> Records to use
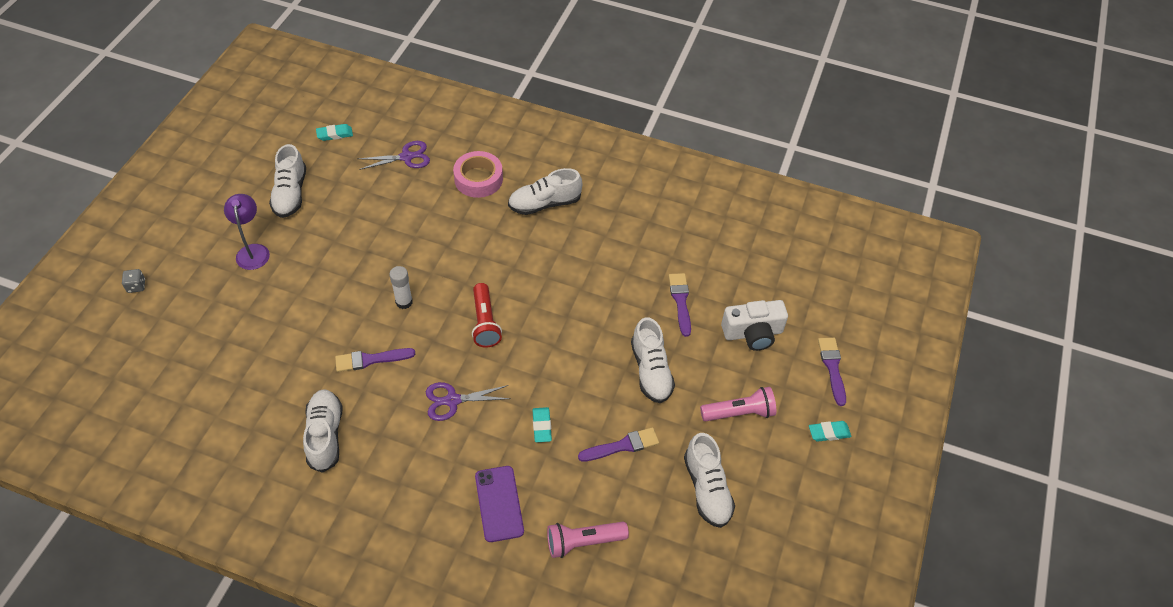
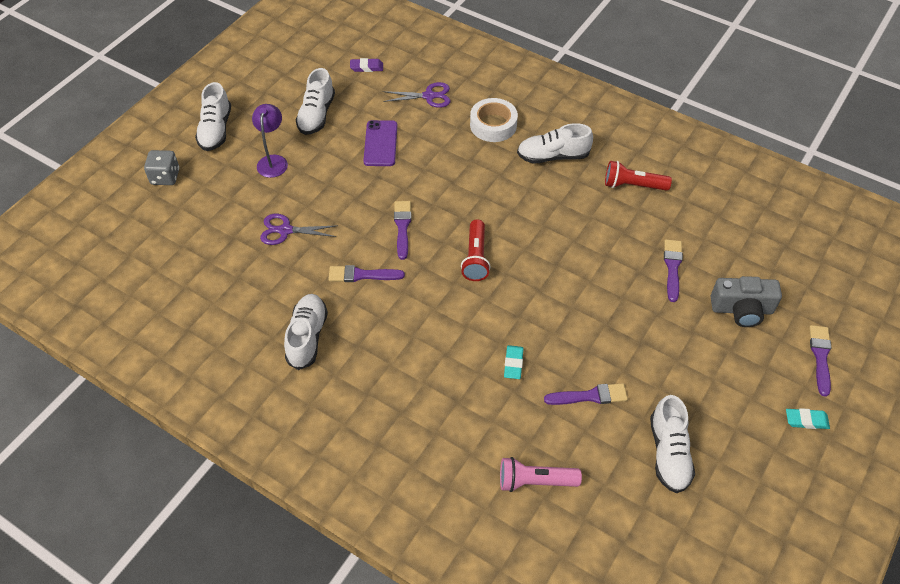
camera: 15 degrees right, 0 degrees up
grey dice [122,269,145,293] -> grey dice [144,150,179,185], size x1.63
turquoise eraser [316,124,353,141] -> purple eraser [350,58,383,72]
white glue stick [389,266,413,309] -> purple brush [394,201,411,260]
purple scissors [426,382,511,421] -> purple scissors moved to [260,214,338,245]
pink tape [453,151,503,198] -> white tape [470,98,518,142]
purple phone [475,466,524,542] -> purple phone moved to [363,120,397,166]
white shoe [631,317,675,403] -> white shoe moved to [195,82,231,151]
pink flashlight [700,387,776,421] -> none
white camera [721,300,788,351] -> grey camera [711,276,782,327]
none -> red flashlight [605,161,672,191]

> Problem statement
Please set the records down again exactly as written. The pictures should not be included.

> Output of the exercise
camera: 15 degrees right, 0 degrees up
grey dice [122,269,145,293] -> grey dice [144,150,179,185], size x1.63
turquoise eraser [316,124,353,141] -> purple eraser [350,58,383,72]
white glue stick [389,266,413,309] -> purple brush [394,201,411,260]
purple scissors [426,382,511,421] -> purple scissors moved to [260,214,338,245]
pink tape [453,151,503,198] -> white tape [470,98,518,142]
purple phone [475,466,524,542] -> purple phone moved to [363,120,397,166]
white shoe [631,317,675,403] -> white shoe moved to [195,82,231,151]
pink flashlight [700,387,776,421] -> none
white camera [721,300,788,351] -> grey camera [711,276,782,327]
none -> red flashlight [605,161,672,191]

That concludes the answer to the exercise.